TRY IT> Beneath this task are records; print exactly the stretch of them from the line with "(463, 165) = (377, 154): blue" through the line with "camera: 135 degrees left, 10 degrees down", both ends included.

=== Begin Enclosure ===

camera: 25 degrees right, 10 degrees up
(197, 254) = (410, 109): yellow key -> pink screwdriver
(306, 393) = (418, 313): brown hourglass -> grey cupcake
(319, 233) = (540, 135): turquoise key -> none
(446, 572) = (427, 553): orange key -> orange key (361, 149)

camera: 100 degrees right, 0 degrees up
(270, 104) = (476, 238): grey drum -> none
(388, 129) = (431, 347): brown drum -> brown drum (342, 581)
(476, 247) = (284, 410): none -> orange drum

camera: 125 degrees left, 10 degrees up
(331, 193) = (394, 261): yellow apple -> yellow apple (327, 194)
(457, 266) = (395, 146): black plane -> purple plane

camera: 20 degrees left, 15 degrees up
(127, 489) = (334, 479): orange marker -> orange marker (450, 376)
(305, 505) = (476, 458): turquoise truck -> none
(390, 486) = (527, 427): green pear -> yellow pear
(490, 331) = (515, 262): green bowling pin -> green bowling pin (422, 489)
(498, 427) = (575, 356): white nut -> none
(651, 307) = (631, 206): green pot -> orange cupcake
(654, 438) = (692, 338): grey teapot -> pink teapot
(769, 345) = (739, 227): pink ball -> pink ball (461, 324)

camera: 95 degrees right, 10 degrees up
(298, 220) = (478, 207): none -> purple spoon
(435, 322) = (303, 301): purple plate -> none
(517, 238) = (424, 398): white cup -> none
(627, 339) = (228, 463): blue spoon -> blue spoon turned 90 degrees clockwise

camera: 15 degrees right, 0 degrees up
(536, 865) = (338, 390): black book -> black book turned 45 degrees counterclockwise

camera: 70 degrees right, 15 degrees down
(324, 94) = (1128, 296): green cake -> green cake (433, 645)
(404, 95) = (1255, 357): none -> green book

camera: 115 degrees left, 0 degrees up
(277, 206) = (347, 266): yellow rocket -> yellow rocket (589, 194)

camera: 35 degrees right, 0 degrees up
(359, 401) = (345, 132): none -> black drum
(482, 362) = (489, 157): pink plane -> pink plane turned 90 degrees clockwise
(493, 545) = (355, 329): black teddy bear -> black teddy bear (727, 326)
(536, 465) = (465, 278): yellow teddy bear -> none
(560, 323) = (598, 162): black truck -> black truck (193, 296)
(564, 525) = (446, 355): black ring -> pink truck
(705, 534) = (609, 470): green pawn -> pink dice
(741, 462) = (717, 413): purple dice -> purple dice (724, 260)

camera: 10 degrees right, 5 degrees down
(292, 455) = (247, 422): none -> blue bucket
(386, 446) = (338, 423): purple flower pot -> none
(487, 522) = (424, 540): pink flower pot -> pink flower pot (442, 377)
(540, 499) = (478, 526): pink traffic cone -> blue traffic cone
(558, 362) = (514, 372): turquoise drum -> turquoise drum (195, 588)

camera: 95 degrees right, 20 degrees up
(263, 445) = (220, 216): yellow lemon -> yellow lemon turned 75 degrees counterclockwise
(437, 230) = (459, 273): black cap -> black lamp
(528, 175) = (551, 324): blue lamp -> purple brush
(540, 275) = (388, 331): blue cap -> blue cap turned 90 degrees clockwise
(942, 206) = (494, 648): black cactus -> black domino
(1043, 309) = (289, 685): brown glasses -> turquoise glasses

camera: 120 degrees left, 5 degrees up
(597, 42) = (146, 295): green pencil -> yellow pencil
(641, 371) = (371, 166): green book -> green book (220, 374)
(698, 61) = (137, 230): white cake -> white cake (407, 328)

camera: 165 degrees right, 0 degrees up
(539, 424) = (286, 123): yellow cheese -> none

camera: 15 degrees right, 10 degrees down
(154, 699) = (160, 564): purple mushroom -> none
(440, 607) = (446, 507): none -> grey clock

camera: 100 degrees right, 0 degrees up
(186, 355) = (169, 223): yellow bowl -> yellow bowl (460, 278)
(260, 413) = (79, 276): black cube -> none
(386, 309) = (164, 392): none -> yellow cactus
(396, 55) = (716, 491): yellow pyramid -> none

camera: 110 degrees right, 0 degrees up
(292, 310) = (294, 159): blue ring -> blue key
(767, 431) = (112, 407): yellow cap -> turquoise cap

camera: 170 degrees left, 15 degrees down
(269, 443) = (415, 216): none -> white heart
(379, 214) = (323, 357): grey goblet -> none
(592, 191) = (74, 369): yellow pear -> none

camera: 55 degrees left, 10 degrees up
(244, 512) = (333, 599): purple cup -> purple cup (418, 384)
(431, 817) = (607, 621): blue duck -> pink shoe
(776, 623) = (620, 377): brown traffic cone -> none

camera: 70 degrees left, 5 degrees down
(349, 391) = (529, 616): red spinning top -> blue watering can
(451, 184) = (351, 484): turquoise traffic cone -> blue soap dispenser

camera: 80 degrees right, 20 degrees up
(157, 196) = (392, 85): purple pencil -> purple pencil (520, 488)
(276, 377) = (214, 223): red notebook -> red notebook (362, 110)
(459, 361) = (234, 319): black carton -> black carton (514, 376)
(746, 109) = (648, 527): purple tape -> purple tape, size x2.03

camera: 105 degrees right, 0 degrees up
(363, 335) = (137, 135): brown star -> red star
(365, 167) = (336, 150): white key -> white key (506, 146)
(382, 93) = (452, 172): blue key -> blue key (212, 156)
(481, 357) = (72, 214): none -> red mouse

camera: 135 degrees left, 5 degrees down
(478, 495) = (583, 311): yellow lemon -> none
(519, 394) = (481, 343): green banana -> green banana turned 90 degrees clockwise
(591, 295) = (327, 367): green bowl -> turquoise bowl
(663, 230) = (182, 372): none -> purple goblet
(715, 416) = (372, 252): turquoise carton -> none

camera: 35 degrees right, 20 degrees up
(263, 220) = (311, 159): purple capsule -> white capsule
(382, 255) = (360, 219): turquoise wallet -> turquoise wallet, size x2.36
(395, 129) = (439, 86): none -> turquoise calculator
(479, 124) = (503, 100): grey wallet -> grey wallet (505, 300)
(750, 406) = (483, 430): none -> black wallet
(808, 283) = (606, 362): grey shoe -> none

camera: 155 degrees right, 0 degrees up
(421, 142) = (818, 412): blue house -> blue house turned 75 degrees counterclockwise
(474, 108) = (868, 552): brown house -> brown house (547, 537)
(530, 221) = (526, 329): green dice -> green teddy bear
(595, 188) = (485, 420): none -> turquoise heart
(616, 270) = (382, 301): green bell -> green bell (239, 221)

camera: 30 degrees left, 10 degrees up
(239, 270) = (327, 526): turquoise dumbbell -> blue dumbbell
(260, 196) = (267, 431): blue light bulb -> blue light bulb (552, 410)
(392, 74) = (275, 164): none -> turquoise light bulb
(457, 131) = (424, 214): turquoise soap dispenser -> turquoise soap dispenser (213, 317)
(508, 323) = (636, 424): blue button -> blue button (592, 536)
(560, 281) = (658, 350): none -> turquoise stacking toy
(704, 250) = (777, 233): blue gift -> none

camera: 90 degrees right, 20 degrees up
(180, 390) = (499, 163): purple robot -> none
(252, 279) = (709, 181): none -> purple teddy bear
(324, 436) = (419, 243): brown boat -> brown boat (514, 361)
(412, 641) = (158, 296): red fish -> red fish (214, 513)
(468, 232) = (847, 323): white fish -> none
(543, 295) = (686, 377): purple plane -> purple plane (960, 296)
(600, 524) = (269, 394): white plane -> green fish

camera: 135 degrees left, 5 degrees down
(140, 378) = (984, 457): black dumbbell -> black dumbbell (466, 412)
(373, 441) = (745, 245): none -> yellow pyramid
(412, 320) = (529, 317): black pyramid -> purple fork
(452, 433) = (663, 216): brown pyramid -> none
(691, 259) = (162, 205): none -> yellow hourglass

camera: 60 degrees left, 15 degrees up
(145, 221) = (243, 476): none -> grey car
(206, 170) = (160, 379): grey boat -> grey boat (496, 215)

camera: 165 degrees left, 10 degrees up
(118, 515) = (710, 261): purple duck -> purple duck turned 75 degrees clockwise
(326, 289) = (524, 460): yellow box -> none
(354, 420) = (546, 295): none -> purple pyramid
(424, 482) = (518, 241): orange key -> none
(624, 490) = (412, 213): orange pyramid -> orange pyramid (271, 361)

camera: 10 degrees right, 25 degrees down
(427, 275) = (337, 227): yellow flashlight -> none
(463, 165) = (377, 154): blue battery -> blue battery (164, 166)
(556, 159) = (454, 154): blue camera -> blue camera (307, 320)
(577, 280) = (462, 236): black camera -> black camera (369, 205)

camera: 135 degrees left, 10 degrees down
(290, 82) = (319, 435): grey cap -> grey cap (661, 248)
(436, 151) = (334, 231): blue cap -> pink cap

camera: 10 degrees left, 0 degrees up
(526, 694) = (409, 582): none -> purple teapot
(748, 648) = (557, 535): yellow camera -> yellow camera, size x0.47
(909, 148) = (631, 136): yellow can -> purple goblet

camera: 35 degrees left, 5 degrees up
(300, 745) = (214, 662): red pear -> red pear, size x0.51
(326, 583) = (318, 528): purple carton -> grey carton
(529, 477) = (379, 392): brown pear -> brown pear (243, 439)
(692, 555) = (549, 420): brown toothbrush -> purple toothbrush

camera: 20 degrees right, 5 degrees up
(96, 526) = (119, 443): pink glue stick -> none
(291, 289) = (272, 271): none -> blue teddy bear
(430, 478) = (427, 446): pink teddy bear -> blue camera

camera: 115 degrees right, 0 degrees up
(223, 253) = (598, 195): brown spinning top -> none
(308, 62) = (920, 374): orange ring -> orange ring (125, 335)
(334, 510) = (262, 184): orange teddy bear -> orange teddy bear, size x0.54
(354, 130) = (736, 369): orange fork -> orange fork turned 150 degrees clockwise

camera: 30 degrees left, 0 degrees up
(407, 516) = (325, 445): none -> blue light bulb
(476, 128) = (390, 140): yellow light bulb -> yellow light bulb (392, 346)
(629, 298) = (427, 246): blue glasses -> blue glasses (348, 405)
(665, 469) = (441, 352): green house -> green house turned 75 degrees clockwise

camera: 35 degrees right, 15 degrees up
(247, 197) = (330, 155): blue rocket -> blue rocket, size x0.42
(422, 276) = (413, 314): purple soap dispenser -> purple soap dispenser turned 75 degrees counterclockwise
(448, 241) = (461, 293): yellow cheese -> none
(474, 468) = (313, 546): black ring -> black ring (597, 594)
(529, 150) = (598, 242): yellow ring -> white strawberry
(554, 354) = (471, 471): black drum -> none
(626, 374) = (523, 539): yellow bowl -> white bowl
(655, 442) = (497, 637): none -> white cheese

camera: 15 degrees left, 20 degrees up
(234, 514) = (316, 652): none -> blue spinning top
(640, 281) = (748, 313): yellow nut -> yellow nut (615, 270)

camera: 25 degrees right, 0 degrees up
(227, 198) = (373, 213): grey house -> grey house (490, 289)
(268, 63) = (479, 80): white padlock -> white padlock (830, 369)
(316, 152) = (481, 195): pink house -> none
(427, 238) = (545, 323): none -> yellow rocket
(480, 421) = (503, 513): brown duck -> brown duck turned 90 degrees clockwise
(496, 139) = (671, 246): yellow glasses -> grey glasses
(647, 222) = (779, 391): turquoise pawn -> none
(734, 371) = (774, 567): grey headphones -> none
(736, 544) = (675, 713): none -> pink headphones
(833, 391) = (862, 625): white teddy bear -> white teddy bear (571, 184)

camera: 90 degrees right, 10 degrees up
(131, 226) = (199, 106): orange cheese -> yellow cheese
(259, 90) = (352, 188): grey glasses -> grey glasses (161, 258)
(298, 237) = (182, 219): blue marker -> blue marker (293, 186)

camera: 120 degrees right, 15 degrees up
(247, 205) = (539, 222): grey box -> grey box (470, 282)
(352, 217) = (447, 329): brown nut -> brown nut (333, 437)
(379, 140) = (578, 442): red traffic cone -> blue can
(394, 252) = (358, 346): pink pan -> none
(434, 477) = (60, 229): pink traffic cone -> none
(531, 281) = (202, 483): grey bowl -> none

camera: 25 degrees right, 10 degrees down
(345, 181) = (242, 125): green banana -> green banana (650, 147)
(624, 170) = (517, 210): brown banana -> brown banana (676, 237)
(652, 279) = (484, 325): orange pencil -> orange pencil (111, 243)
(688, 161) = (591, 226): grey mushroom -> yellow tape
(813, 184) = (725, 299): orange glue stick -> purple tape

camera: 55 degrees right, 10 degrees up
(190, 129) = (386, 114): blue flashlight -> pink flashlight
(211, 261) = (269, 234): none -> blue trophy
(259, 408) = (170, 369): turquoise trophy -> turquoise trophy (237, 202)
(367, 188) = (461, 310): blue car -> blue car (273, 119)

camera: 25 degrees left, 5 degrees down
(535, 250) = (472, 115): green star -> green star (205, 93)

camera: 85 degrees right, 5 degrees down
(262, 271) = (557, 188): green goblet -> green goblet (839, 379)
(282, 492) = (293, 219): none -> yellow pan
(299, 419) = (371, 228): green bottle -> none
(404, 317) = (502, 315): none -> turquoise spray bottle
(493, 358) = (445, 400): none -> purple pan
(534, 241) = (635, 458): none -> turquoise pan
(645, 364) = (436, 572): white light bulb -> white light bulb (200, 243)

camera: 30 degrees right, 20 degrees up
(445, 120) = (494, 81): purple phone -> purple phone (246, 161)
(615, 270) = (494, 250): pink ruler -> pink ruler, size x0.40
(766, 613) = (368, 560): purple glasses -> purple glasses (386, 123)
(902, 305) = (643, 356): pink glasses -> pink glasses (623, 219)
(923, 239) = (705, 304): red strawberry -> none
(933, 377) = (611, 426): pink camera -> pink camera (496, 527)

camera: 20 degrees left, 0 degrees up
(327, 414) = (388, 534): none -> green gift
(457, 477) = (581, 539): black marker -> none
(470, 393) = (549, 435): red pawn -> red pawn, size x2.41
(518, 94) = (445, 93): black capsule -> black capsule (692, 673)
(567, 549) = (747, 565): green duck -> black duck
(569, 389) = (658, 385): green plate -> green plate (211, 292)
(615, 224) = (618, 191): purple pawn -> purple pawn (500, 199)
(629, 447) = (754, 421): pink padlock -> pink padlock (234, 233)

=== End Enclosure ===

ANSWER TO THE PROBLEM>
(463, 165) = (377, 154): blue battery -> blue battery (164, 166)
(556, 159) = (454, 154): blue camera -> blue camera (307, 320)
(577, 280) = (462, 236): black camera -> black camera (369, 205)

camera: 135 degrees left, 10 degrees down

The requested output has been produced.